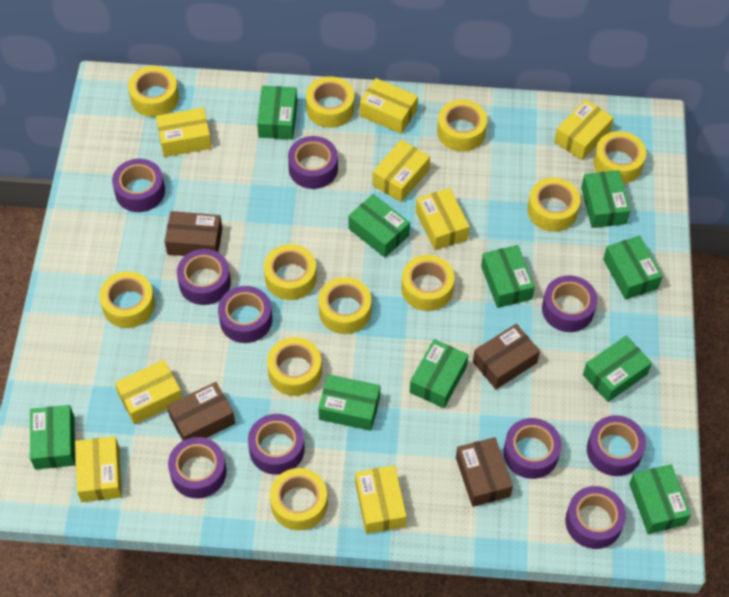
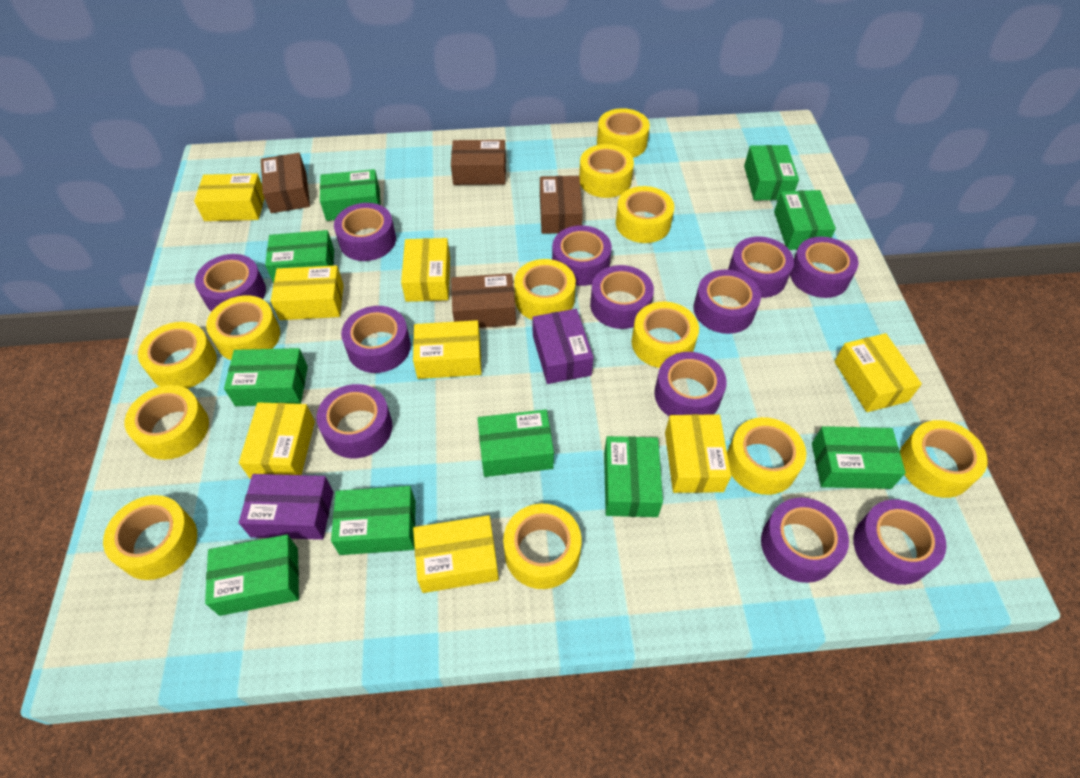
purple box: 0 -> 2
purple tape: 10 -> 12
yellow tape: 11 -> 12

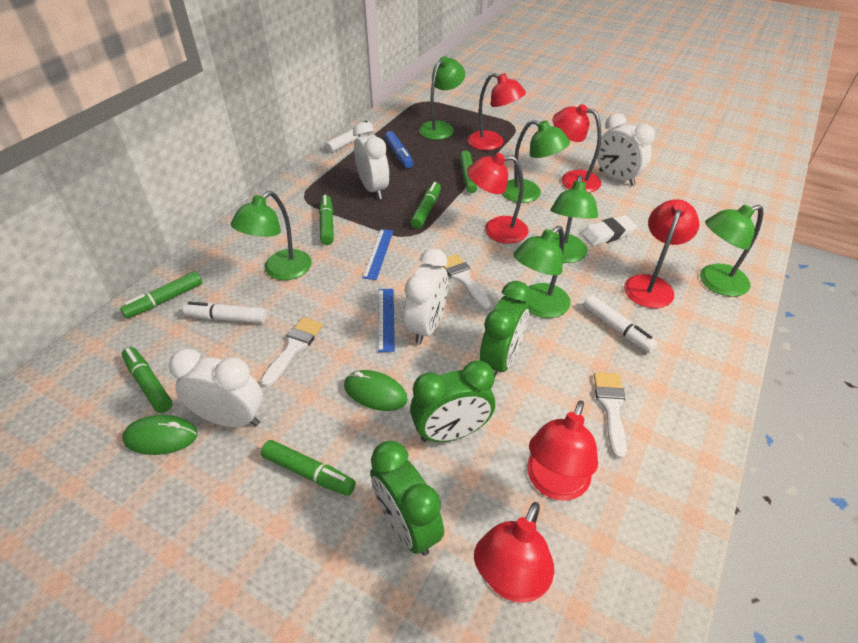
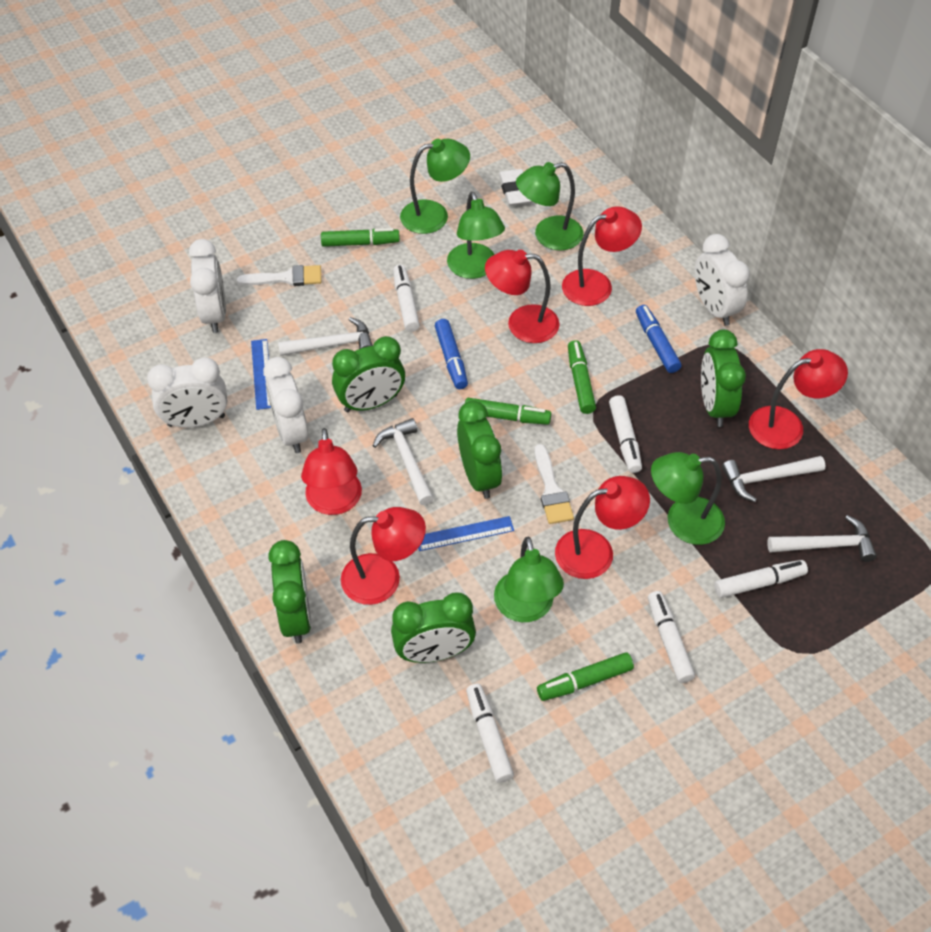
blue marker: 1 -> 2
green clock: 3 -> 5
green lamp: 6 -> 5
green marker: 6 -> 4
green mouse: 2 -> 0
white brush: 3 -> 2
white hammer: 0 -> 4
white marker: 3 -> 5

DIRECTIONS FOR THIS TASK »
Whenever the word "white" appears in a line above, copy that line.

EXERCISE RESULT »
white brush: 3 -> 2
white hammer: 0 -> 4
white marker: 3 -> 5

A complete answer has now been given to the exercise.